Exercise details:
After counting the lines below that contain "tertiary", reply with that number alone.

Stored items:
══════════
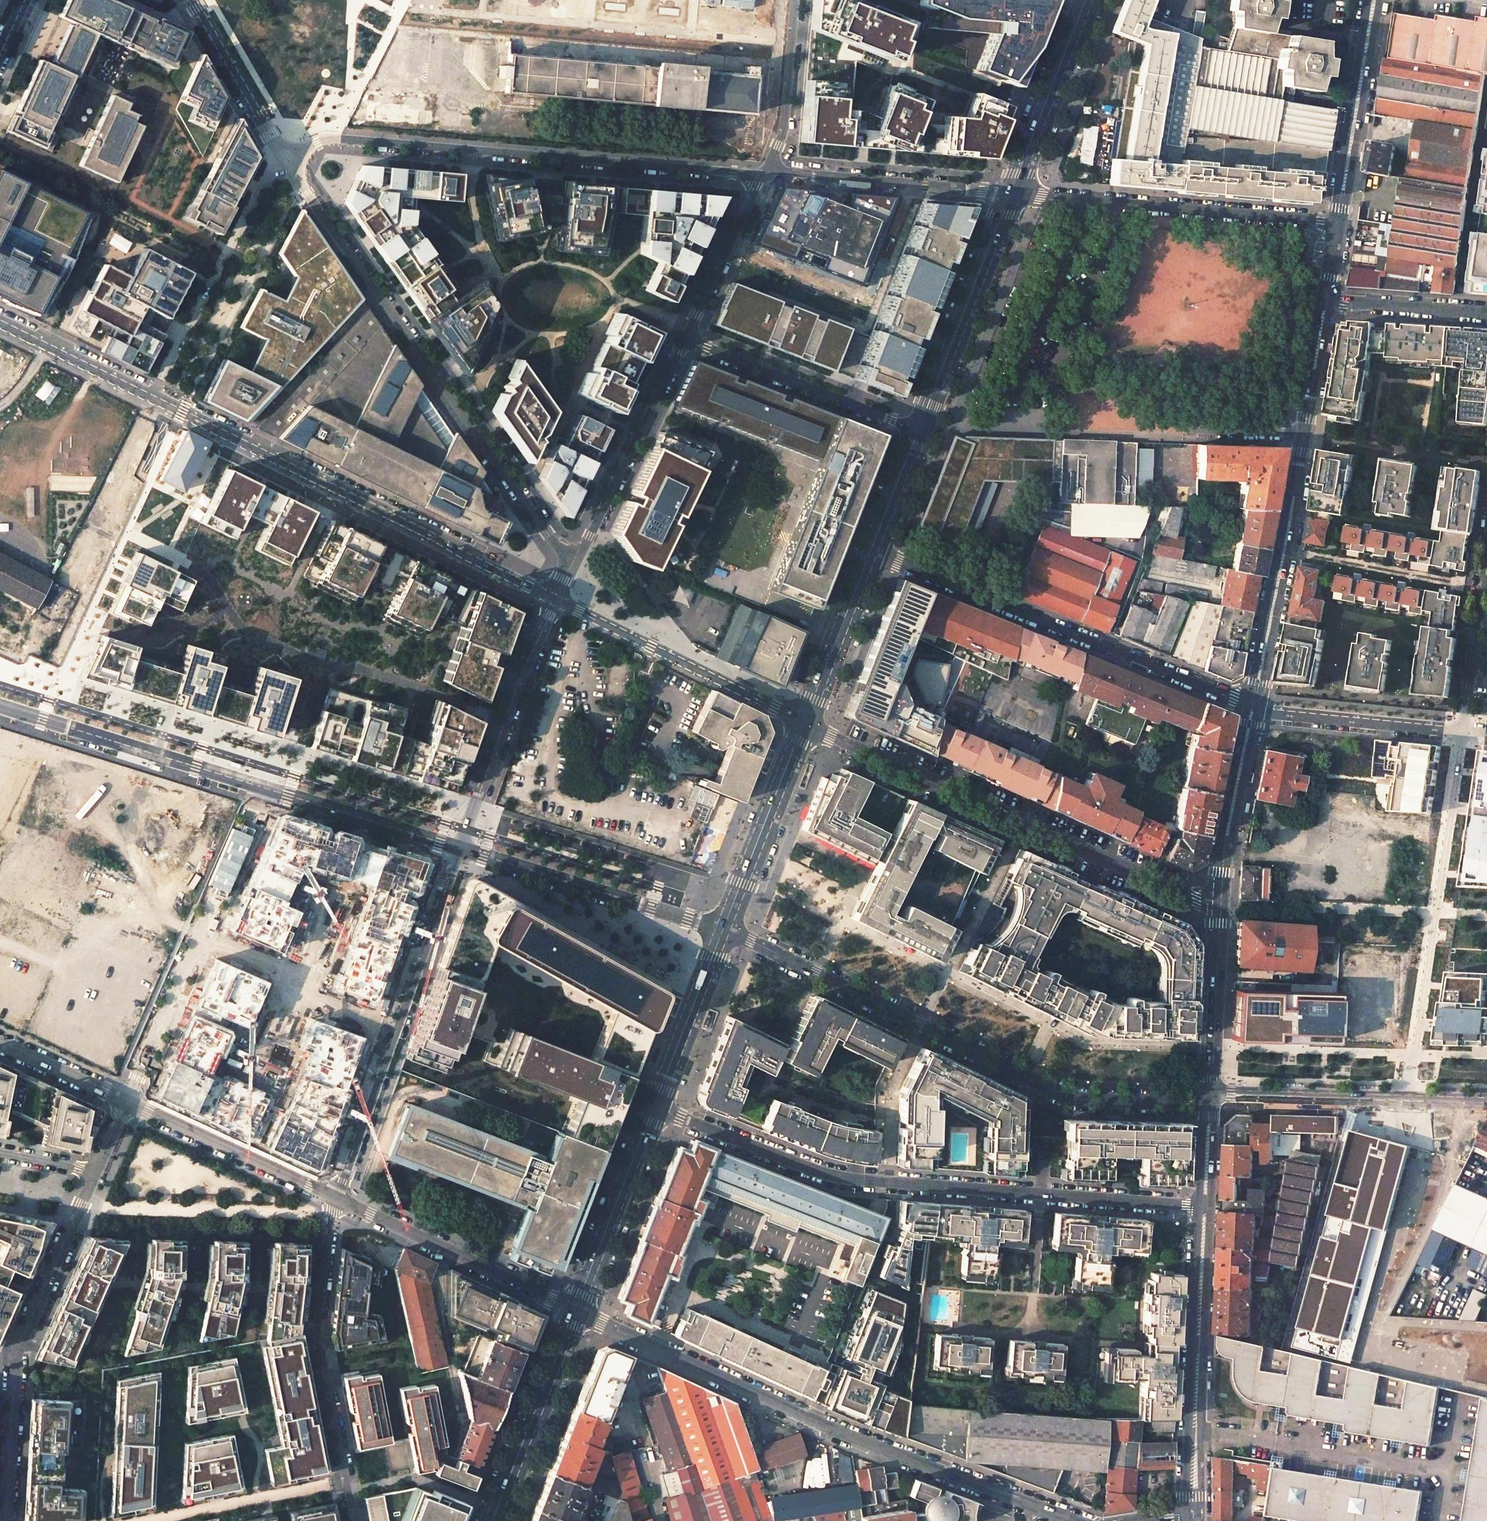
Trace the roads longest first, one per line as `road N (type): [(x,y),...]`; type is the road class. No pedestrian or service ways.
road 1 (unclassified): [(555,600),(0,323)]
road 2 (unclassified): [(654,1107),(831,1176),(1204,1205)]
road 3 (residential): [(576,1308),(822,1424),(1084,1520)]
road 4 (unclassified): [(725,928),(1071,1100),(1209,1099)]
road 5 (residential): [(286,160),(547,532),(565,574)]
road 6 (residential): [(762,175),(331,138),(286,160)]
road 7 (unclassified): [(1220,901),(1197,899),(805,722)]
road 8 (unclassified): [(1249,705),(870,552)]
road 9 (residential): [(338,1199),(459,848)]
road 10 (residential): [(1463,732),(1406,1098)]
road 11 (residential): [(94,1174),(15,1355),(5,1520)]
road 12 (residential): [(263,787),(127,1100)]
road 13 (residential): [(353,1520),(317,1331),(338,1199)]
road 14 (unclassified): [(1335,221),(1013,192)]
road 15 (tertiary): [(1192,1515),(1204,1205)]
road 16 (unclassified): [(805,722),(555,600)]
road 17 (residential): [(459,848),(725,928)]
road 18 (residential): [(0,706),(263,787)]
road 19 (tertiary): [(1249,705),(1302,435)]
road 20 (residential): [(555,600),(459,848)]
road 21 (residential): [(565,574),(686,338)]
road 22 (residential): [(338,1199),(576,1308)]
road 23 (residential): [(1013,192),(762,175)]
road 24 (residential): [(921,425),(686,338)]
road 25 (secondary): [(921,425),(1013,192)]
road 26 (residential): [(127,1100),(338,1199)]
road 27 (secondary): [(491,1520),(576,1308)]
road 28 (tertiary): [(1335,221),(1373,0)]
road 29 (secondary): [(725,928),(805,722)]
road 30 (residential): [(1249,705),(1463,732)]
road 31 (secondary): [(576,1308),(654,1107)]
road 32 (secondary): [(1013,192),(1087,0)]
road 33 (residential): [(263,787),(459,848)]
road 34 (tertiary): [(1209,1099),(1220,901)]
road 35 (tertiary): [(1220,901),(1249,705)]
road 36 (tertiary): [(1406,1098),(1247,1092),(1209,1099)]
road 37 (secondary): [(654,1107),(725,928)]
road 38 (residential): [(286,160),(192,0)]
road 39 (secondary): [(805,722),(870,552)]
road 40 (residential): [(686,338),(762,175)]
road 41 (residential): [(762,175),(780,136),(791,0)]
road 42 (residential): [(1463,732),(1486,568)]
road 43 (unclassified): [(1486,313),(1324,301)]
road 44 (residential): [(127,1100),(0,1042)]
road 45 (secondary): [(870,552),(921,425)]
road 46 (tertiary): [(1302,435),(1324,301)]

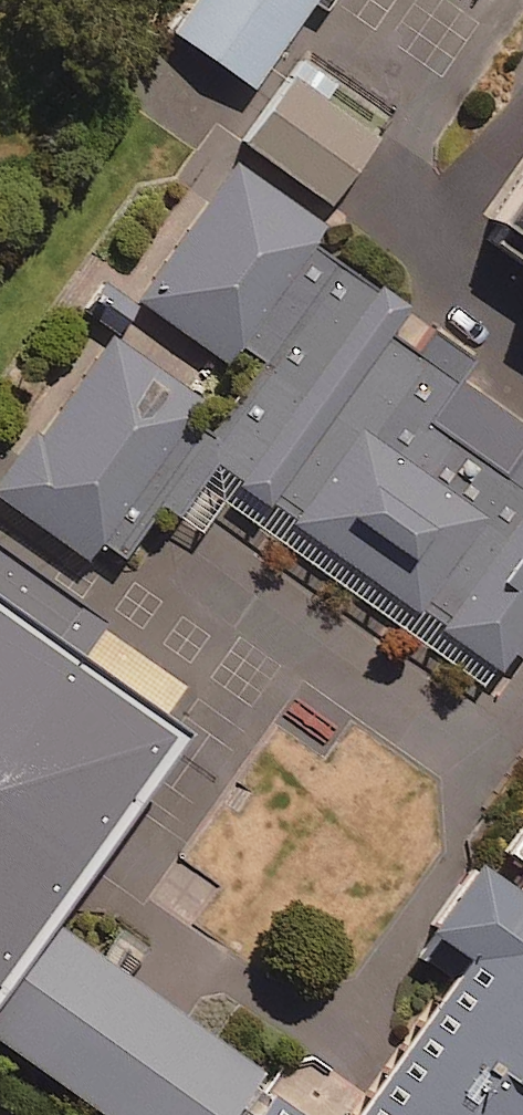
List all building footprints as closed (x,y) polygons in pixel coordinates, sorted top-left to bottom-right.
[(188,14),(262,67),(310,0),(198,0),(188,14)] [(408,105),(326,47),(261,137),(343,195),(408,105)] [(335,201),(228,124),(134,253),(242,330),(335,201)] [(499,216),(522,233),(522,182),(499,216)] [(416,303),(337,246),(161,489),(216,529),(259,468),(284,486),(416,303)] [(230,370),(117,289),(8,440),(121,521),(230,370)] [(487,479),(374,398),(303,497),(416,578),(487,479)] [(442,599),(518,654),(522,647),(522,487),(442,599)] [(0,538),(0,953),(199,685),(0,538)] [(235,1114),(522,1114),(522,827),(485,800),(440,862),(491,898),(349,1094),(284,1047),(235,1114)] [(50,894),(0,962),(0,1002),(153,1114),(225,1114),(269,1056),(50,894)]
══════════
Worked solution:
7